Exercise brief => Set out the records below again exactly; skip the images.

··· Records for this task

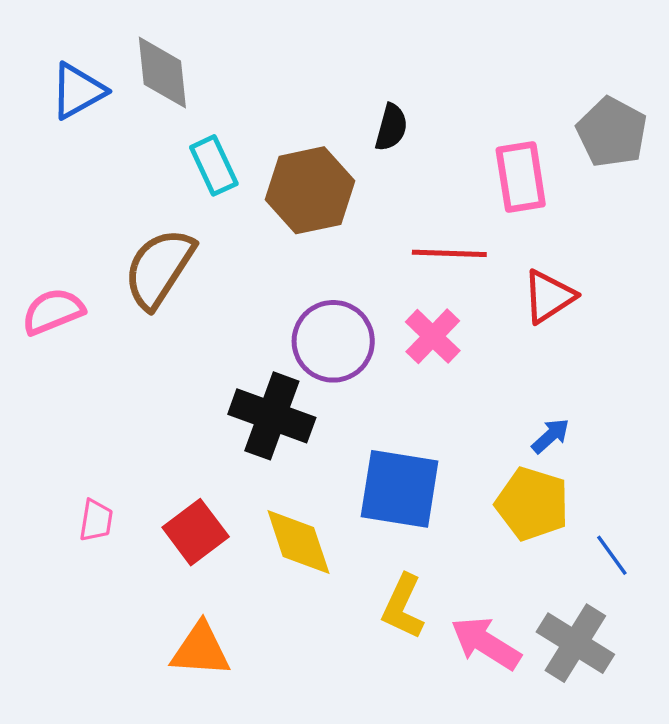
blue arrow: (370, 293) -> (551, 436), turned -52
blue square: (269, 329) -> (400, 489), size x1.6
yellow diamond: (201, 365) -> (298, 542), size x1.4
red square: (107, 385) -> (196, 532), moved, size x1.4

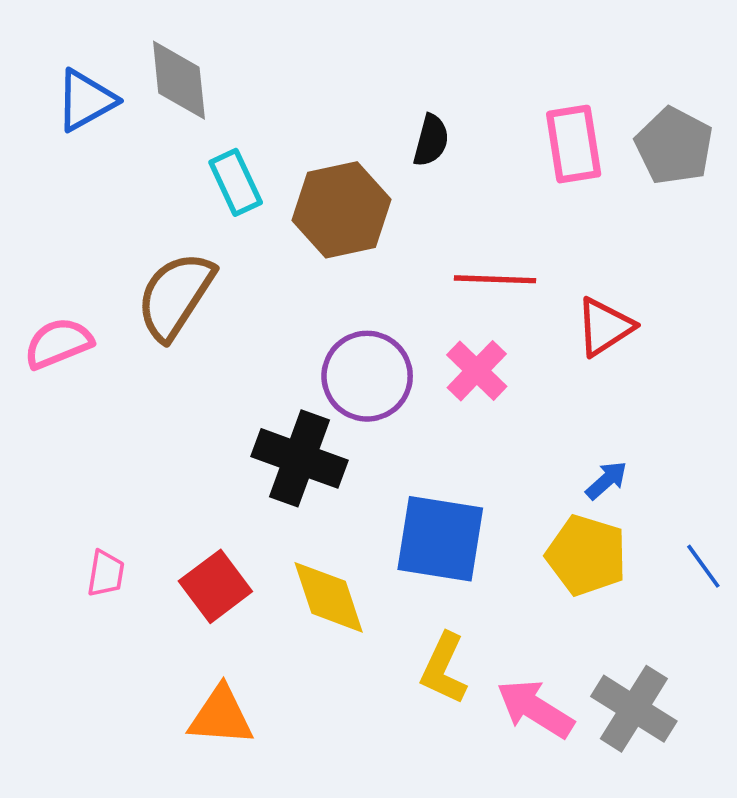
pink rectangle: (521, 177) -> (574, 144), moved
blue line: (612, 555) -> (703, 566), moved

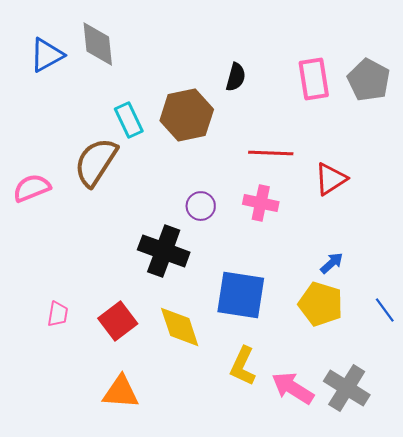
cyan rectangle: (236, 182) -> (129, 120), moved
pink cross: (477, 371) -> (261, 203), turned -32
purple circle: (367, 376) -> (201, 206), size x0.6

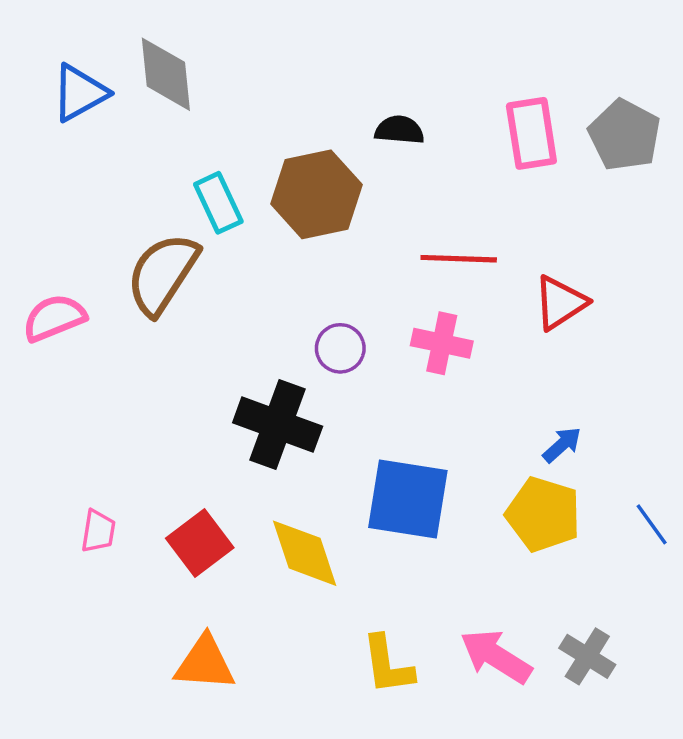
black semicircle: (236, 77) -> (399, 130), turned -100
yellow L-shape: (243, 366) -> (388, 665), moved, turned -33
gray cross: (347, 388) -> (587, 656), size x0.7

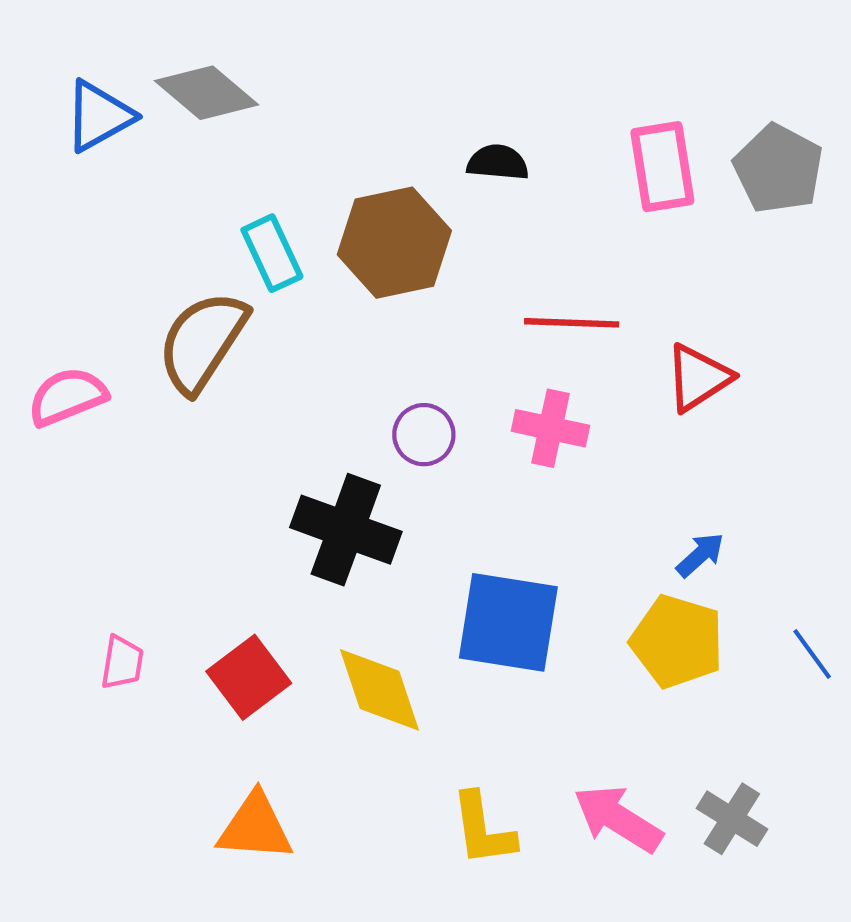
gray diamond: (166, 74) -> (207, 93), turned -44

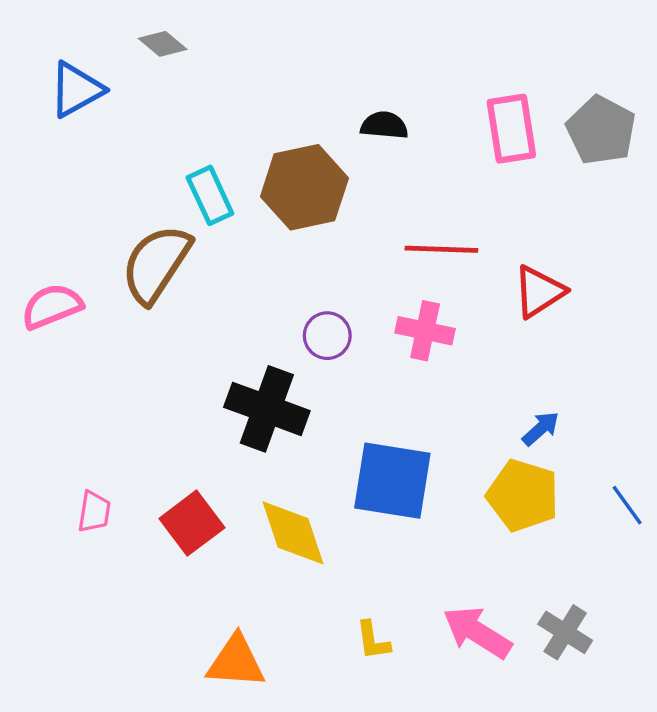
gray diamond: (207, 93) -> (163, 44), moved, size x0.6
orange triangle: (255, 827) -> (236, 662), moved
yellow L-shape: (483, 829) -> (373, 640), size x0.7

······

Answer for the task =>
blue arrow: (370, 293) -> (551, 436), turned -52
blue square: (269, 329) -> (400, 489), size x1.6
yellow diamond: (201, 365) -> (298, 542), size x1.4
red square: (107, 385) -> (196, 532), moved, size x1.4

pink rectangle: (521, 177) -> (574, 144), moved
blue line: (612, 555) -> (703, 566), moved

cyan rectangle: (236, 182) -> (129, 120), moved
pink cross: (477, 371) -> (261, 203), turned -32
purple circle: (367, 376) -> (201, 206), size x0.6

black semicircle: (236, 77) -> (399, 130), turned -100
yellow L-shape: (243, 366) -> (388, 665), moved, turned -33
gray cross: (347, 388) -> (587, 656), size x0.7

gray diamond: (166, 74) -> (207, 93), turned -44

gray diamond: (207, 93) -> (163, 44), moved, size x0.6
orange triangle: (255, 827) -> (236, 662), moved
yellow L-shape: (483, 829) -> (373, 640), size x0.7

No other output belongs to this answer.